** What is needed **
Each of the entries should be retyped precisely as it appears.

Difference listings:

------------------------------

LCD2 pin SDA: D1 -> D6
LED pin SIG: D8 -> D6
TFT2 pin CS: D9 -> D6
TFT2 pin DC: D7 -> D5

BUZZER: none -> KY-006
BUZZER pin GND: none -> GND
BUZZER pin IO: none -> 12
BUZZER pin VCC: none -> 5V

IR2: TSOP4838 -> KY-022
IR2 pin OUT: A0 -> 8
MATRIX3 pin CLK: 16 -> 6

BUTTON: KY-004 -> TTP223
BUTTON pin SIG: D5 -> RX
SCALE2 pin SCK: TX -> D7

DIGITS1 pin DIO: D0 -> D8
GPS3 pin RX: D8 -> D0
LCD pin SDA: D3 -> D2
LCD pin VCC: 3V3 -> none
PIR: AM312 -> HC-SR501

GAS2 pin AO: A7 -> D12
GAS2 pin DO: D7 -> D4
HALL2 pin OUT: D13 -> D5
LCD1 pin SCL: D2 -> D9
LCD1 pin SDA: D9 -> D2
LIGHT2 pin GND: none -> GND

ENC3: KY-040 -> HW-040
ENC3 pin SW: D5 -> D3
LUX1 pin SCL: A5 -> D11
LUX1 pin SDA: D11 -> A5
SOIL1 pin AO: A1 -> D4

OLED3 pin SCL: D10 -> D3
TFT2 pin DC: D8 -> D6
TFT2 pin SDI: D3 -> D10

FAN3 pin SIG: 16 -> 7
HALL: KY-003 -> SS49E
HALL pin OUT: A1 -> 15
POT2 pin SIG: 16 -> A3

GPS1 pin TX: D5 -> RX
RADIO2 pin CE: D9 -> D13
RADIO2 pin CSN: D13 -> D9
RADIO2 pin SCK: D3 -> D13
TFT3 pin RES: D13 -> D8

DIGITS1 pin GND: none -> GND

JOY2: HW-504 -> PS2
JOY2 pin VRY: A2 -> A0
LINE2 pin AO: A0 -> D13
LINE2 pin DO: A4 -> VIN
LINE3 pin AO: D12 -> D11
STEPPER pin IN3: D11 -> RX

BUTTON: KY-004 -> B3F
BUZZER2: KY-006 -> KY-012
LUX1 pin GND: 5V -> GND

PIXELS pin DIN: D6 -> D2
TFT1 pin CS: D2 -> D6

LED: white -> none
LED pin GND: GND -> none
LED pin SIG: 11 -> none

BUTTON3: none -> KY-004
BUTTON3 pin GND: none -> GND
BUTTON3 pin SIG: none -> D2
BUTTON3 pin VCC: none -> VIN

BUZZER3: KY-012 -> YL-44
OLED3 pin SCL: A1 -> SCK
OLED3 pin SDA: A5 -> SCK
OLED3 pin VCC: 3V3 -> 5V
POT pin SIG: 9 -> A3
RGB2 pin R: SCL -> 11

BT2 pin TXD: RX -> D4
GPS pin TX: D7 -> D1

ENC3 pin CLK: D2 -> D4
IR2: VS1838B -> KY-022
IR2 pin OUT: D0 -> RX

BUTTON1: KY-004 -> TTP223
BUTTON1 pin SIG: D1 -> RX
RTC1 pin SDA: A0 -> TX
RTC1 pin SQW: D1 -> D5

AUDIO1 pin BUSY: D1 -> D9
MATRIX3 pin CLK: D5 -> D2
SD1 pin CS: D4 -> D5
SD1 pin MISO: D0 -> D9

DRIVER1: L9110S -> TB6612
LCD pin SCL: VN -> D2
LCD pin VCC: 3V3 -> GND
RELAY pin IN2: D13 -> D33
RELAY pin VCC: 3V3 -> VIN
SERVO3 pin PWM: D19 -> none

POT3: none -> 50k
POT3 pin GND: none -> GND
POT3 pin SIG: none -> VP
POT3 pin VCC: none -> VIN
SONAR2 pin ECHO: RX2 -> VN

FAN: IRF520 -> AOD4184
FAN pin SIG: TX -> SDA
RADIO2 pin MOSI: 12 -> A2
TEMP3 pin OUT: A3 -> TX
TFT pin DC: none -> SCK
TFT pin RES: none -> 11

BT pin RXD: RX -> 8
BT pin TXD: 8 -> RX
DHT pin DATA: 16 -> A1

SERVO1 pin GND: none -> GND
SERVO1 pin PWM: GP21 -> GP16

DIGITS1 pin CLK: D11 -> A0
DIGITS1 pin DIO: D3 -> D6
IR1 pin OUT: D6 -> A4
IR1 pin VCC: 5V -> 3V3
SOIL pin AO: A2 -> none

------------------------------

** Result for this exercise **
LCD2 pin SDA: D1 -> D6
LED pin SIG: D8 -> D6
TFT2 pin CS: D9 -> D6
TFT2 pin DC: D7 -> D5

BUZZER: none -> KY-006
BUZZER pin GND: none -> GND
BUZZER pin IO: none -> 12
BUZZER pin VCC: none -> 5V

IR2: TSOP4838 -> KY-022
IR2 pin OUT: A0 -> 8
MATRIX3 pin CLK: 16 -> 6

BUTTON: KY-004 -> TTP223
BUTTON pin SIG: D5 -> RX
SCALE2 pin SCK: TX -> D7

DIGITS1 pin DIO: D0 -> D8
GPS3 pin RX: D8 -> D0
LCD pin SDA: D3 -> D2
LCD pin VCC: 3V3 -> none
PIR: AM312 -> HC-SR501

GAS2 pin AO: A7 -> D12
GAS2 pin DO: D7 -> D4
HALL2 pin OUT: D13 -> D5
LCD1 pin SCL: D2 -> D9
LCD1 pin SDA: D9 -> D2
LIGHT2 pin GND: none -> GND

ENC3: KY-040 -> HW-040
ENC3 pin SW: D5 -> D3
LUX1 pin SCL: A5 -> D11
LUX1 pin SDA: D11 -> A5
SOIL1 pin AO: A1 -> D4

OLED3 pin SCL: D10 -> D3
TFT2 pin DC: D8 -> D6
TFT2 pin SDI: D3 -> D10

FAN3 pin SIG: 16 -> 7
HALL: KY-003 -> SS49E
HALL pin OUT: A1 -> 15
POT2 pin SIG: 16 -> A3

GPS1 pin TX: D5 -> RX
RADIO2 pin CE: D9 -> D13
RADIO2 pin CSN: D13 -> D9
RADIO2 pin SCK: D3 -> D13
TFT3 pin RES: D13 -> D8

DIGITS1 pin GND: none -> GND

JOY2: HW-504 -> PS2
JOY2 pin VRY: A2 -> A0
LINE2 pin AO: A0 -> D13
LINE2 pin DO: A4 -> VIN
LINE3 pin AO: D12 -> D11
STEPPER pin IN3: D11 -> RX

BUTTON: KY-004 -> B3F
BUZZER2: KY-006 -> KY-012
LUX1 pin GND: 5V -> GND

PIXELS pin DIN: D6 -> D2
TFT1 pin CS: D2 -> D6

LED: white -> none
LED pin GND: GND -> none
LED pin SIG: 11 -> none

BUTTON3: none -> KY-004
BUTTON3 pin GND: none -> GND
BUTTON3 pin SIG: none -> D2
BUTTON3 pin VCC: none -> VIN

BUZZER3: KY-012 -> YL-44
OLED3 pin SCL: A1 -> SCK
OLED3 pin SDA: A5 -> SCK
OLED3 pin VCC: 3V3 -> 5V
POT pin SIG: 9 -> A3
RGB2 pin R: SCL -> 11

BT2 pin TXD: RX -> D4
GPS pin TX: D7 -> D1

ENC3 pin CLK: D2 -> D4
IR2: VS1838B -> KY-022
IR2 pin OUT: D0 -> RX

BUTTON1: KY-004 -> TTP223
BUTTON1 pin SIG: D1 -> RX
RTC1 pin SDA: A0 -> TX
RTC1 pin SQW: D1 -> D5

AUDIO1 pin BUSY: D1 -> D9
MATRIX3 pin CLK: D5 -> D2
SD1 pin CS: D4 -> D5
SD1 pin MISO: D0 -> D9

DRIVER1: L9110S -> TB6612
LCD pin SCL: VN -> D2
LCD pin VCC: 3V3 -> GND
RELAY pin IN2: D13 -> D33
RELAY pin VCC: 3V3 -> VIN
SERVO3 pin PWM: D19 -> none

POT3: none -> 50k
POT3 pin GND: none -> GND
POT3 pin SIG: none -> VP
POT3 pin VCC: none -> VIN
SONAR2 pin ECHO: RX2 -> VN

FAN: IRF520 -> AOD4184
FAN pin SIG: TX -> SDA
RADIO2 pin MOSI: 12 -> A2
TEMP3 pin OUT: A3 -> TX
TFT pin DC: none -> SCK
TFT pin RES: none -> 11

BT pin RXD: RX -> 8
BT pin TXD: 8 -> RX
DHT pin DATA: 16 -> A1

SERVO1 pin GND: none -> GND
SERVO1 pin PWM: GP21 -> GP16

DIGITS1 pin CLK: D11 -> A0
DIGITS1 pin DIO: D3 -> D6
IR1 pin OUT: D6 -> A4
IR1 pin VCC: 5V -> 3V3
SOIL pin AO: A2 -> none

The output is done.